EXERCISE PROMPT
Only the lines from the line containing "J1 pin 2: GND -> +3V3" to the end of the entries should be repeated, exactly as they appear.

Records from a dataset
---

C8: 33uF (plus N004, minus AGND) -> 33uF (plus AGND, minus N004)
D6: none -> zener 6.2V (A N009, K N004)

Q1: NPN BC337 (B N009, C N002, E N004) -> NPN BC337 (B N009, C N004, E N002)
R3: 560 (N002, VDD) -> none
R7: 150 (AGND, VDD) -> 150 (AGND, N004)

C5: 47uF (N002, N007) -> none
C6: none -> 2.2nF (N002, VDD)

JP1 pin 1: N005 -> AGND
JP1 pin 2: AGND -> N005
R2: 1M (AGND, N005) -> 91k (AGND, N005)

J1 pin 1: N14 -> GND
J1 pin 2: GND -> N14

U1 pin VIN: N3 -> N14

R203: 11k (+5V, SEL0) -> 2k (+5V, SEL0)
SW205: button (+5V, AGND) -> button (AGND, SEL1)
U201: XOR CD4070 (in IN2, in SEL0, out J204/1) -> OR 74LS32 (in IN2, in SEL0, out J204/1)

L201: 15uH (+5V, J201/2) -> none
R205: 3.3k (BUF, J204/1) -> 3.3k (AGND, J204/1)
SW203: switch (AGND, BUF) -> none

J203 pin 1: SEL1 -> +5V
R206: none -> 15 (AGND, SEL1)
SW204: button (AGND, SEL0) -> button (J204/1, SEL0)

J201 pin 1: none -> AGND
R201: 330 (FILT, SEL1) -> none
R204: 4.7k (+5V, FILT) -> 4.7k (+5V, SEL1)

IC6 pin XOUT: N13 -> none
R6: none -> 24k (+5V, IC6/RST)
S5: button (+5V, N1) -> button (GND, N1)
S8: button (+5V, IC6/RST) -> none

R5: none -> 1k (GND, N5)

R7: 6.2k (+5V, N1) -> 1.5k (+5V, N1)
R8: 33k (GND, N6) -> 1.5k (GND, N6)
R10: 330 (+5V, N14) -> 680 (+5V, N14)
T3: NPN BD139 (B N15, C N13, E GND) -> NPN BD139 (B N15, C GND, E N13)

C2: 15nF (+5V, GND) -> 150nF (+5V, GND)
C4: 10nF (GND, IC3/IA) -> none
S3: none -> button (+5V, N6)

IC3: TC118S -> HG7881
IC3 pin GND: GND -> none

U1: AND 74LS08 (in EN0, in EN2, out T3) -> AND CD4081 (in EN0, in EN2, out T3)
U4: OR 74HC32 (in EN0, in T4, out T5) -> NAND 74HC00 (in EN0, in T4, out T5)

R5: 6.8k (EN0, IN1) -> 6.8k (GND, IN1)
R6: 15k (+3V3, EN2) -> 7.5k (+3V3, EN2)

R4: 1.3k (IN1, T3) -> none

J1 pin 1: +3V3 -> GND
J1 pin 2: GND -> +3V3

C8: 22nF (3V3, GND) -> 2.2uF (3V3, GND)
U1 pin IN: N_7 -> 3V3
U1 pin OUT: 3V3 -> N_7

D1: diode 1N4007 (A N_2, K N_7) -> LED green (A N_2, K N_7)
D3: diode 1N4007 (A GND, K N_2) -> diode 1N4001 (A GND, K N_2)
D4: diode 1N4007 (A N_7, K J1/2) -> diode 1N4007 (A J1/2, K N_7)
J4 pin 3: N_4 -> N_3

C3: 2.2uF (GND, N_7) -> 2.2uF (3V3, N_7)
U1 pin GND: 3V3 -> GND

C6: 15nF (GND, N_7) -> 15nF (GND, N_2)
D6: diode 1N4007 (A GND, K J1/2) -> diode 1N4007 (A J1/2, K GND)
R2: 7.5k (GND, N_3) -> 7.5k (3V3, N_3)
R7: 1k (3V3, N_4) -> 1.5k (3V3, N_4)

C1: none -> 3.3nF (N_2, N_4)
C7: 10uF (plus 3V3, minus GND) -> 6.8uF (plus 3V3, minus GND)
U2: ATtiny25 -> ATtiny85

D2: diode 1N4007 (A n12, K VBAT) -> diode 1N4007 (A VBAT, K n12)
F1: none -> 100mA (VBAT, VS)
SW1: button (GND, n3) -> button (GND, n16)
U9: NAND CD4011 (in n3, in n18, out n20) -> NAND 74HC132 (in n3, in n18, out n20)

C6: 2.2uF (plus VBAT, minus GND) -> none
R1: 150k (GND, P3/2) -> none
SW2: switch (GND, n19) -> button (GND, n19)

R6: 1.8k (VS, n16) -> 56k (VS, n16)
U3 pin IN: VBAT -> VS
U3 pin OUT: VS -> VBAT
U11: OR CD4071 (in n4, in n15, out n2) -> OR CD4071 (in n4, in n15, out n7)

---

WORKED SOLUTION
J1 pin 2: GND -> +3V3

C8: 22nF (3V3, GND) -> 2.2uF (3V3, GND)
U1 pin IN: N_7 -> 3V3
U1 pin OUT: 3V3 -> N_7

D1: diode 1N4007 (A N_2, K N_7) -> LED green (A N_2, K N_7)
D3: diode 1N4007 (A GND, K N_2) -> diode 1N4001 (A GND, K N_2)
D4: diode 1N4007 (A N_7, K J1/2) -> diode 1N4007 (A J1/2, K N_7)
J4 pin 3: N_4 -> N_3

C3: 2.2uF (GND, N_7) -> 2.2uF (3V3, N_7)
U1 pin GND: 3V3 -> GND

C6: 15nF (GND, N_7) -> 15nF (GND, N_2)
D6: diode 1N4007 (A GND, K J1/2) -> diode 1N4007 (A J1/2, K GND)
R2: 7.5k (GND, N_3) -> 7.5k (3V3, N_3)
R7: 1k (3V3, N_4) -> 1.5k (3V3, N_4)

C1: none -> 3.3nF (N_2, N_4)
C7: 10uF (plus 3V3, minus GND) -> 6.8uF (plus 3V3, minus GND)
U2: ATtiny25 -> ATtiny85

D2: diode 1N4007 (A n12, K VBAT) -> diode 1N4007 (A VBAT, K n12)
F1: none -> 100mA (VBAT, VS)
SW1: button (GND, n3) -> button (GND, n16)
U9: NAND CD4011 (in n3, in n18, out n20) -> NAND 74HC132 (in n3, in n18, out n20)

C6: 2.2uF (plus VBAT, minus GND) -> none
R1: 150k (GND, P3/2) -> none
SW2: switch (GND, n19) -> button (GND, n19)

R6: 1.8k (VS, n16) -> 56k (VS, n16)
U3 pin IN: VBAT -> VS
U3 pin OUT: VS -> VBAT
U11: OR CD4071 (in n4, in n15, out n2) -> OR CD4071 (in n4, in n15, out n7)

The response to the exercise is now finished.